Segment Start: INFORMATION SUPPLIED

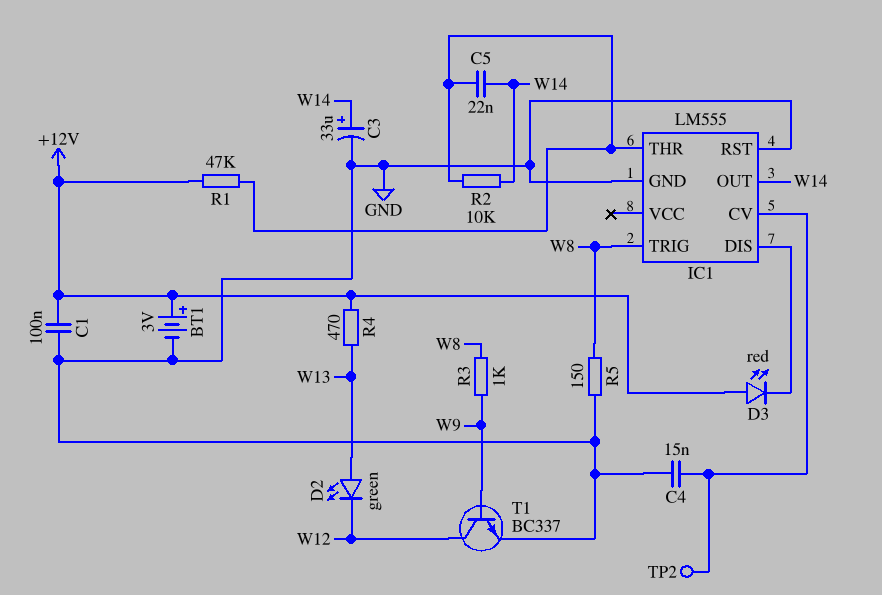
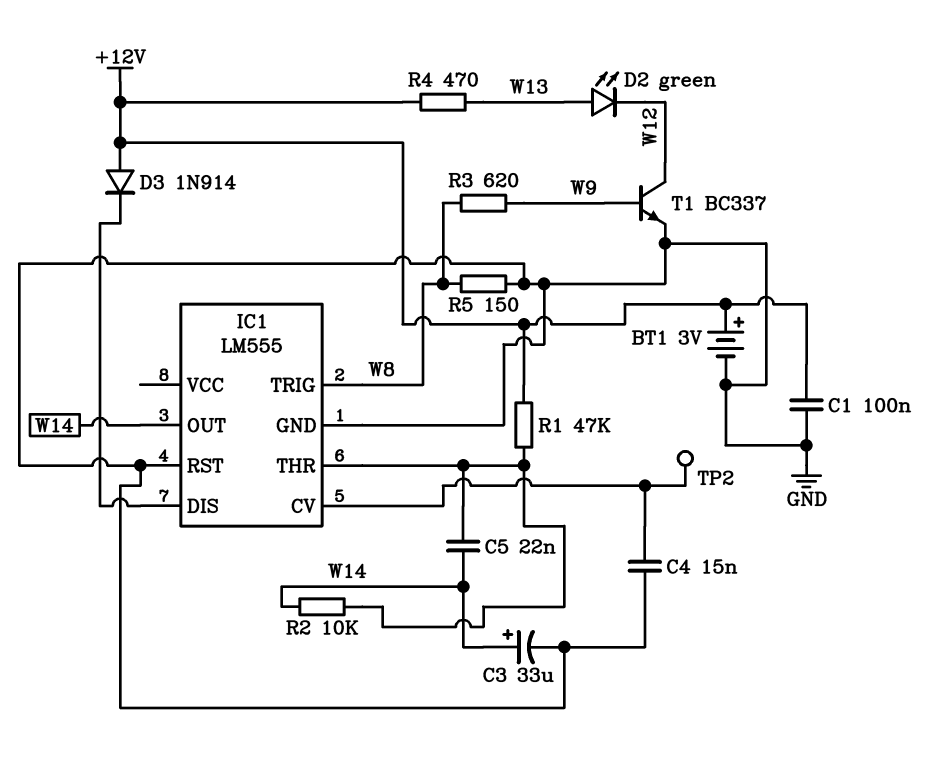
D3: LED red (A +12V, K IC1/DIS) -> diode 1N914 (A +12V, K IC1/DIS)
R3: 1k (W8, W9) -> 620 (W8, W9)

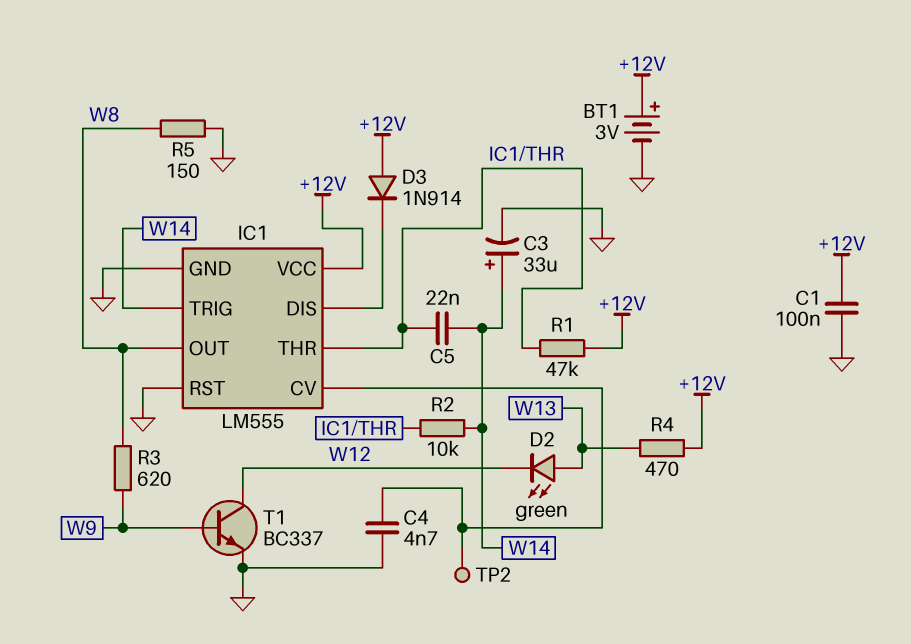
C4: 15nF (GND, IC1/CV) -> 4.7nF (GND, IC1/CV)
IC1 pin OUT: W14 -> W8
IC1 pin TRIG: W8 -> W14
IC1 pin VCC: none -> +12V

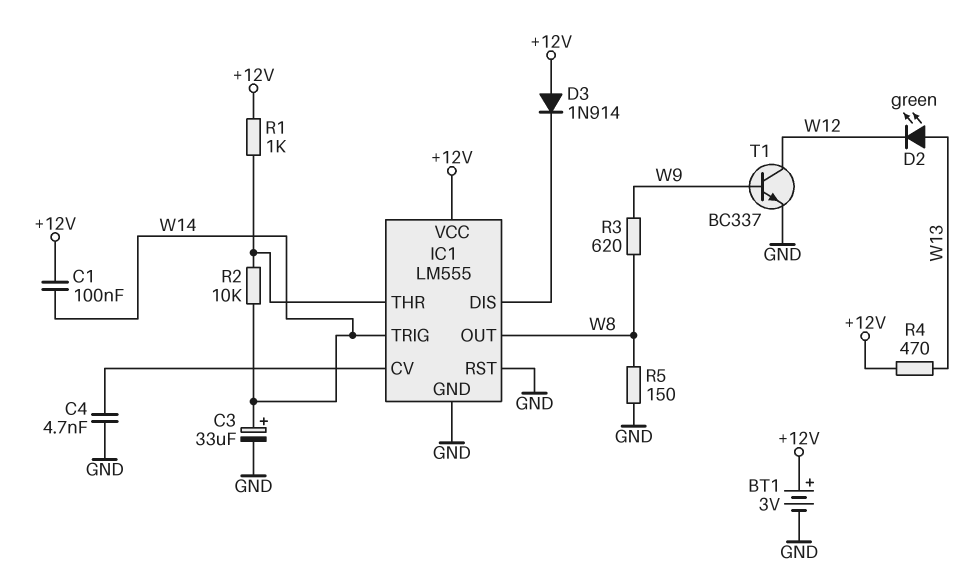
C1: 100nF (+12V, GND) -> 100nF (+12V, W14)
C5: 22nF (IC1/THR, W14) -> none
R1: 47k (+12V, IC1/THR) -> 1k (+12V, IC1/THR)
TP2: test point (IC1/CV) -> none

Segment End: INFORMATION SUPPLIED

WHAT IS BEING ASKED: Reply with every line of the listing that has the string "none".

OUTPUT OF THE EXERCISE:
IC1 pin VCC: none -> +12V
C5: 22nF (IC1/THR, W14) -> none
TP2: test point (IC1/CV) -> none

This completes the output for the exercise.